Segment Start: SUPPLIED RECORDS
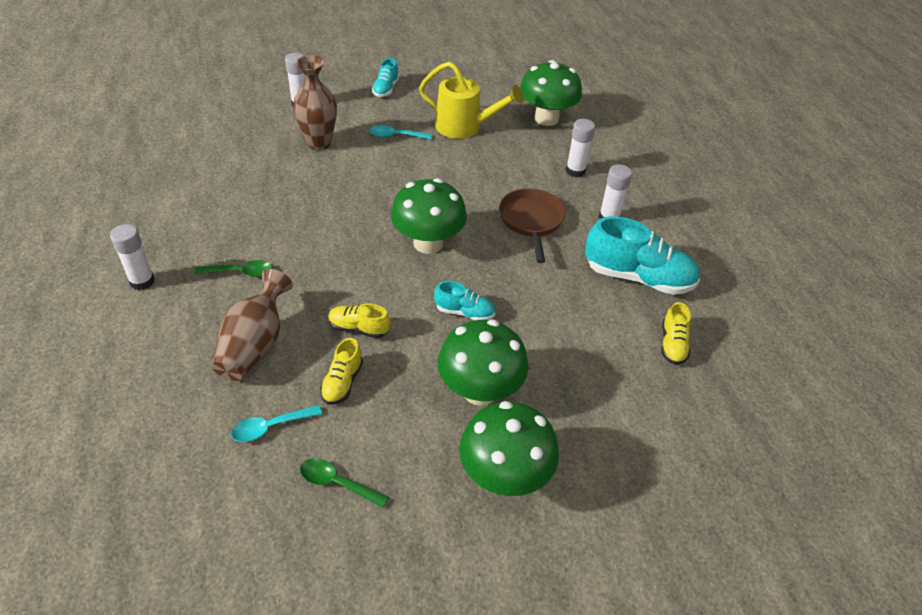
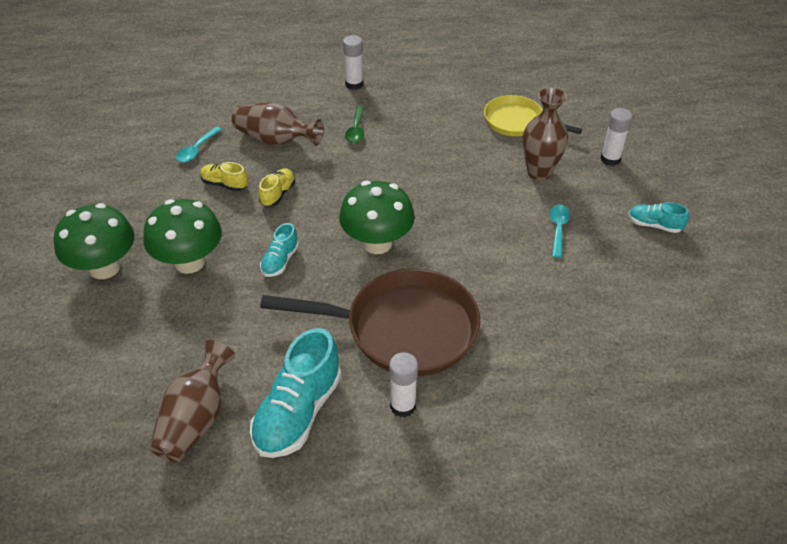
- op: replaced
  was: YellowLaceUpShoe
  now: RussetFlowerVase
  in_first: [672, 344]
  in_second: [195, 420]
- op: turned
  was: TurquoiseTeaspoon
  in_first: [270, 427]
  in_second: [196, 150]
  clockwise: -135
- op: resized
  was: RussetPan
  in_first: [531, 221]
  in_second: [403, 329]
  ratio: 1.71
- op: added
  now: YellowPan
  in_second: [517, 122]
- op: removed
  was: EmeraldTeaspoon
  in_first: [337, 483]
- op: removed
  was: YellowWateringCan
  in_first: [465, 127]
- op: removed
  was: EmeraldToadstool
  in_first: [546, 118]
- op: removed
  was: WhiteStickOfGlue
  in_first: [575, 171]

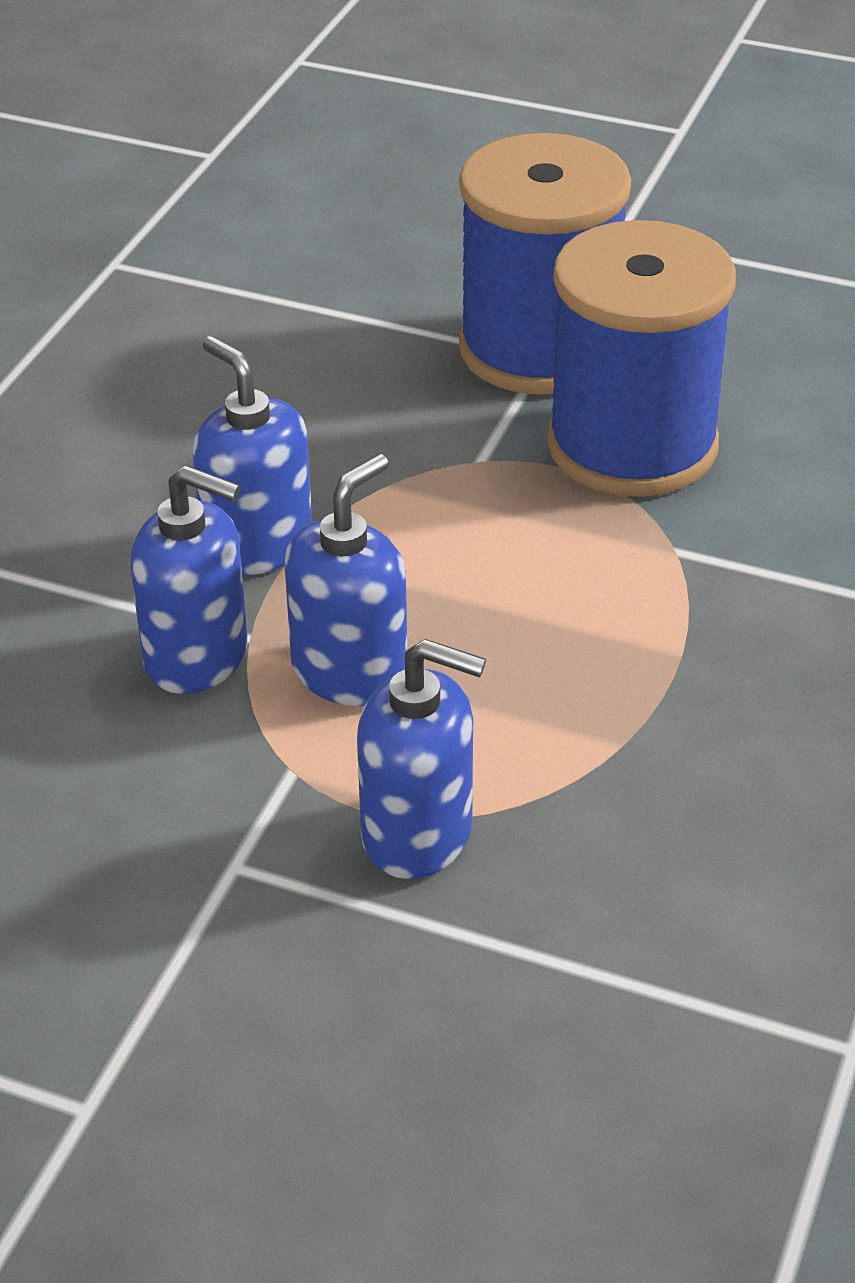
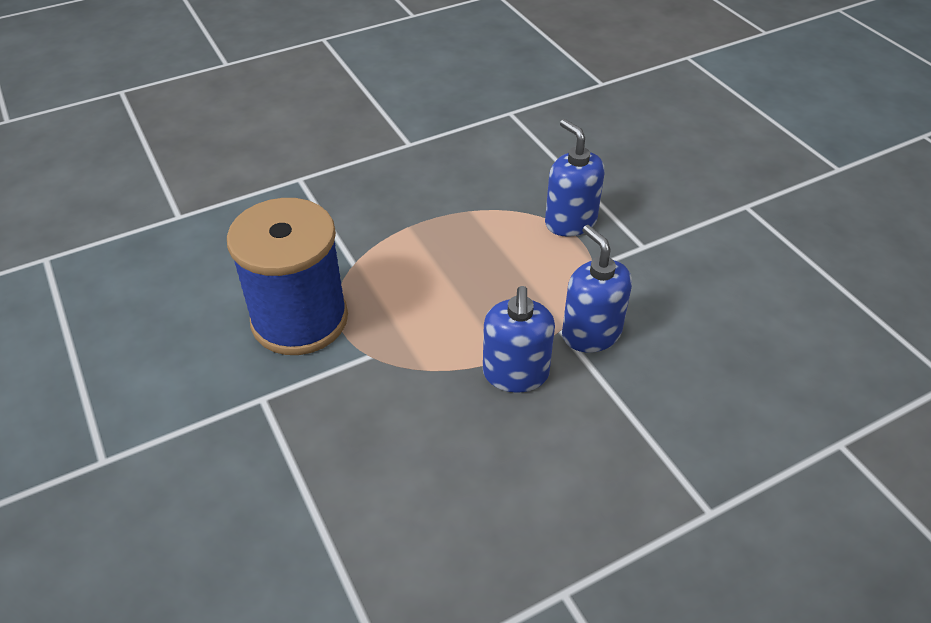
- op: removed
  was: RoyalBlueSoapDispenser
  in_first: [350, 672]
- op: removed
  was: RoyalBlueSpool
  in_first: [539, 349]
Segment End: SUPPLIED RECORDS
▶ _WHAT TO PRODUCE_
Copy the lines of the records, beginning where the line containing "was: EmeraldTeaspoon" appears and continuing through the final line, exactly and with no pictures.

▶ _RESPONSE_
  was: EmeraldTeaspoon
  in_first: [337, 483]
- op: removed
  was: YellowWateringCan
  in_first: [465, 127]
- op: removed
  was: EmeraldToadstool
  in_first: [546, 118]
- op: removed
  was: WhiteStickOfGlue
  in_first: [575, 171]

- op: removed
  was: RoyalBlueSoapDispenser
  in_first: [350, 672]
- op: removed
  was: RoyalBlueSpool
  in_first: [539, 349]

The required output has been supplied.